Every entry is to be restated exactly; pictures are not part of the copy.

+++ Dataset records +++

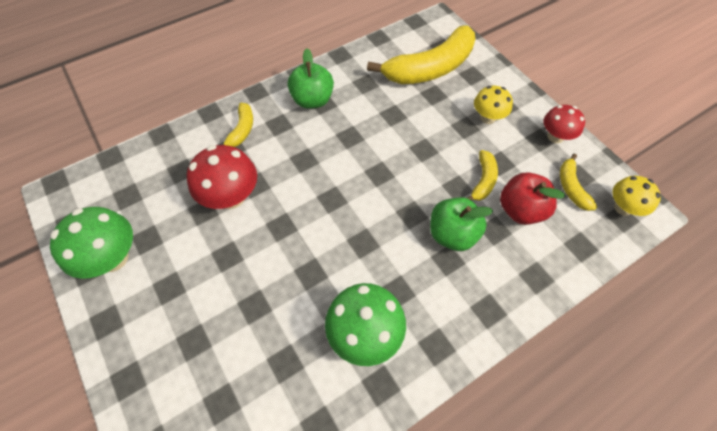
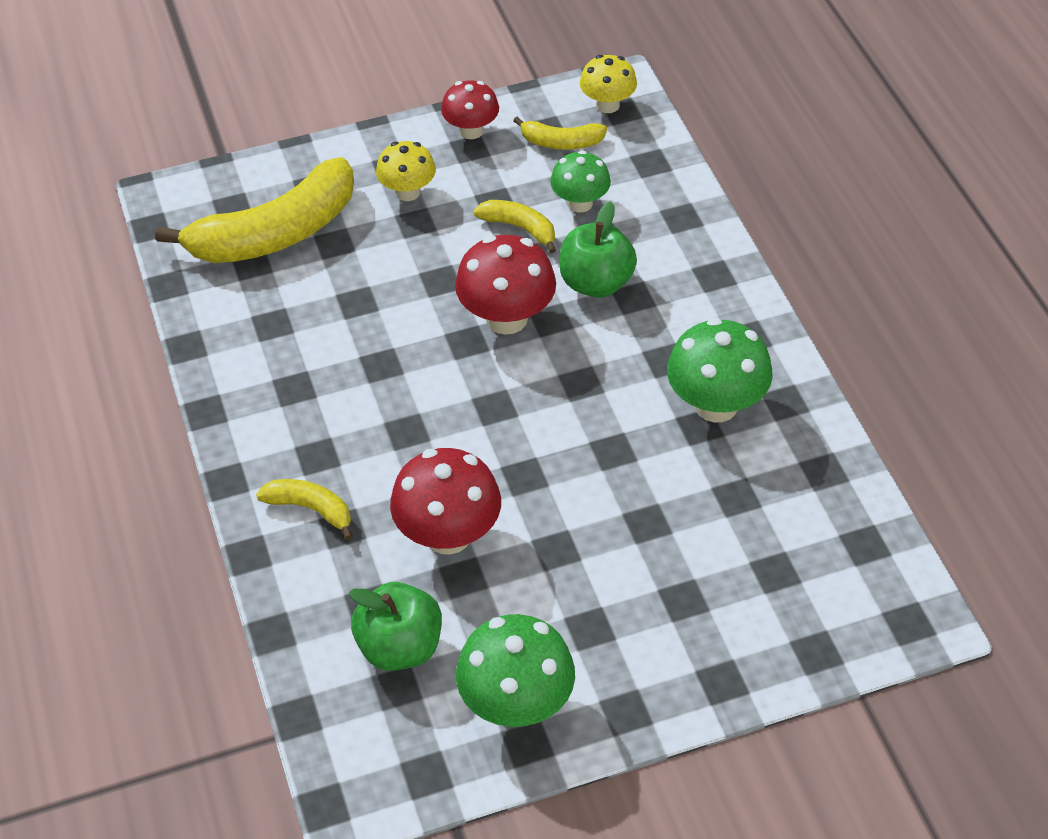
camera: 75 degrees left, 10 degrees down
(312, 100) = (281, 401): green apple -> green apple (400, 647)
(404, 190) = (506, 318): none -> red mushroom
(430, 68) = (275, 233): yellow banana -> yellow banana turned 75 degrees clockwise
(520, 210) = (580, 203): red apple -> green mushroom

+++

- [Answer to the problem]
camera: 75 degrees left, 10 degrees down
(312, 100) = (281, 401): green apple -> green apple (400, 647)
(404, 190) = (506, 318): none -> red mushroom
(430, 68) = (275, 233): yellow banana -> yellow banana turned 75 degrees clockwise
(520, 210) = (580, 203): red apple -> green mushroom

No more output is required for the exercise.